*** Opening of Entries shown ***

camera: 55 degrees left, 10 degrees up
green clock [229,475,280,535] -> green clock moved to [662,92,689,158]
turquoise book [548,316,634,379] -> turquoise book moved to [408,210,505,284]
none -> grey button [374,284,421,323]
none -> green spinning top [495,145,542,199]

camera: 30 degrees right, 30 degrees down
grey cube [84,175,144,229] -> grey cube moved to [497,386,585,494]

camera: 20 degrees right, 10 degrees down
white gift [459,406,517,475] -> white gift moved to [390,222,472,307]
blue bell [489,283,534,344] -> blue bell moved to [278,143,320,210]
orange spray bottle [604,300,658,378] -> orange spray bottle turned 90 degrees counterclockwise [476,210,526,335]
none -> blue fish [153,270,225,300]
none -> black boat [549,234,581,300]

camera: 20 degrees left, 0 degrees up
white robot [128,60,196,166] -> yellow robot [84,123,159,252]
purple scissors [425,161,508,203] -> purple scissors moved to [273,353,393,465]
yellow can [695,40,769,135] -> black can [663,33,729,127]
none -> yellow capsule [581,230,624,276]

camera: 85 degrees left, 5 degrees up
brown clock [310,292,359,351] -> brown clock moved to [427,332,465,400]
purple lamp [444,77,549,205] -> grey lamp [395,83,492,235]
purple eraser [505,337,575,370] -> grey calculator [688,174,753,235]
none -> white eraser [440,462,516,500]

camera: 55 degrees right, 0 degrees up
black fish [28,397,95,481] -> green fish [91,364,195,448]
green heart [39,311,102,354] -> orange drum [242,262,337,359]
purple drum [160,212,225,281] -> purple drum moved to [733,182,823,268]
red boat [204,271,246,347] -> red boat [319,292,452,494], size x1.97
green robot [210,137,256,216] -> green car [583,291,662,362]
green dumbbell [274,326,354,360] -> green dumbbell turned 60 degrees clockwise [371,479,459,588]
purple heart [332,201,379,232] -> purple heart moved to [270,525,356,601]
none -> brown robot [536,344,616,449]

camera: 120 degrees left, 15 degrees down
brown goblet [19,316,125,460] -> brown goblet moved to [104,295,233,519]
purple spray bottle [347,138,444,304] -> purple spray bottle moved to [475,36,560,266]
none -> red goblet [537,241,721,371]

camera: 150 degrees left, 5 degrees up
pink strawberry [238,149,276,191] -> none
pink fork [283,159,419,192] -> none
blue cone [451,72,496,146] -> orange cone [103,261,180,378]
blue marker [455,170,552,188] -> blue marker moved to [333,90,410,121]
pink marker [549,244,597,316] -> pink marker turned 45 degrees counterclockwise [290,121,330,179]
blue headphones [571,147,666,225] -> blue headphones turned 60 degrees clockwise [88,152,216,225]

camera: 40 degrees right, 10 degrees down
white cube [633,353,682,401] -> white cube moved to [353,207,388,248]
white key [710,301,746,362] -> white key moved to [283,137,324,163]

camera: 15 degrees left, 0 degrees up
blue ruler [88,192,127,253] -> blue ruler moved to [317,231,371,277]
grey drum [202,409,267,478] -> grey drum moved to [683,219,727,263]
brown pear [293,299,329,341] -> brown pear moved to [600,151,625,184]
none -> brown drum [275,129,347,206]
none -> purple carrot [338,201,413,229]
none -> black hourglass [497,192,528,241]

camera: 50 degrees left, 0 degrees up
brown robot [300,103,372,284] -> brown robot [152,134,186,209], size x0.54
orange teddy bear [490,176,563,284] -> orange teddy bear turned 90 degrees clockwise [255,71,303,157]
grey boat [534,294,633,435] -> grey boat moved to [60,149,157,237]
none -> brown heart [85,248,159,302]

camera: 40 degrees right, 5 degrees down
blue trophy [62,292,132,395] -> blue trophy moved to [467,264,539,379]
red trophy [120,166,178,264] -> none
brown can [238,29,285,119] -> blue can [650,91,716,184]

*** Close of Entries shown ***

## Brief
What is needed is a word-for-word copy of the material above.

## Output for this task
camera: 55 degrees left, 10 degrees up
green clock [229,475,280,535] -> green clock moved to [662,92,689,158]
turquoise book [548,316,634,379] -> turquoise book moved to [408,210,505,284]
none -> grey button [374,284,421,323]
none -> green spinning top [495,145,542,199]

camera: 30 degrees right, 30 degrees down
grey cube [84,175,144,229] -> grey cube moved to [497,386,585,494]

camera: 20 degrees right, 10 degrees down
white gift [459,406,517,475] -> white gift moved to [390,222,472,307]
blue bell [489,283,534,344] -> blue bell moved to [278,143,320,210]
orange spray bottle [604,300,658,378] -> orange spray bottle turned 90 degrees counterclockwise [476,210,526,335]
none -> blue fish [153,270,225,300]
none -> black boat [549,234,581,300]

camera: 20 degrees left, 0 degrees up
white robot [128,60,196,166] -> yellow robot [84,123,159,252]
purple scissors [425,161,508,203] -> purple scissors moved to [273,353,393,465]
yellow can [695,40,769,135] -> black can [663,33,729,127]
none -> yellow capsule [581,230,624,276]

camera: 85 degrees left, 5 degrees up
brown clock [310,292,359,351] -> brown clock moved to [427,332,465,400]
purple lamp [444,77,549,205] -> grey lamp [395,83,492,235]
purple eraser [505,337,575,370] -> grey calculator [688,174,753,235]
none -> white eraser [440,462,516,500]

camera: 55 degrees right, 0 degrees up
black fish [28,397,95,481] -> green fish [91,364,195,448]
green heart [39,311,102,354] -> orange drum [242,262,337,359]
purple drum [160,212,225,281] -> purple drum moved to [733,182,823,268]
red boat [204,271,246,347] -> red boat [319,292,452,494], size x1.97
green robot [210,137,256,216] -> green car [583,291,662,362]
green dumbbell [274,326,354,360] -> green dumbbell turned 60 degrees clockwise [371,479,459,588]
purple heart [332,201,379,232] -> purple heart moved to [270,525,356,601]
none -> brown robot [536,344,616,449]

camera: 120 degrees left, 15 degrees down
brown goblet [19,316,125,460] -> brown goblet moved to [104,295,233,519]
purple spray bottle [347,138,444,304] -> purple spray bottle moved to [475,36,560,266]
none -> red goblet [537,241,721,371]

camera: 150 degrees left, 5 degrees up
pink strawberry [238,149,276,191] -> none
pink fork [283,159,419,192] -> none
blue cone [451,72,496,146] -> orange cone [103,261,180,378]
blue marker [455,170,552,188] -> blue marker moved to [333,90,410,121]
pink marker [549,244,597,316] -> pink marker turned 45 degrees counterclockwise [290,121,330,179]
blue headphones [571,147,666,225] -> blue headphones turned 60 degrees clockwise [88,152,216,225]

camera: 40 degrees right, 10 degrees down
white cube [633,353,682,401] -> white cube moved to [353,207,388,248]
white key [710,301,746,362] -> white key moved to [283,137,324,163]

camera: 15 degrees left, 0 degrees up
blue ruler [88,192,127,253] -> blue ruler moved to [317,231,371,277]
grey drum [202,409,267,478] -> grey drum moved to [683,219,727,263]
brown pear [293,299,329,341] -> brown pear moved to [600,151,625,184]
none -> brown drum [275,129,347,206]
none -> purple carrot [338,201,413,229]
none -> black hourglass [497,192,528,241]

camera: 50 degrees left, 0 degrees up
brown robot [300,103,372,284] -> brown robot [152,134,186,209], size x0.54
orange teddy bear [490,176,563,284] -> orange teddy bear turned 90 degrees clockwise [255,71,303,157]
grey boat [534,294,633,435] -> grey boat moved to [60,149,157,237]
none -> brown heart [85,248,159,302]

camera: 40 degrees right, 5 degrees down
blue trophy [62,292,132,395] -> blue trophy moved to [467,264,539,379]
red trophy [120,166,178,264] -> none
brown can [238,29,285,119] -> blue can [650,91,716,184]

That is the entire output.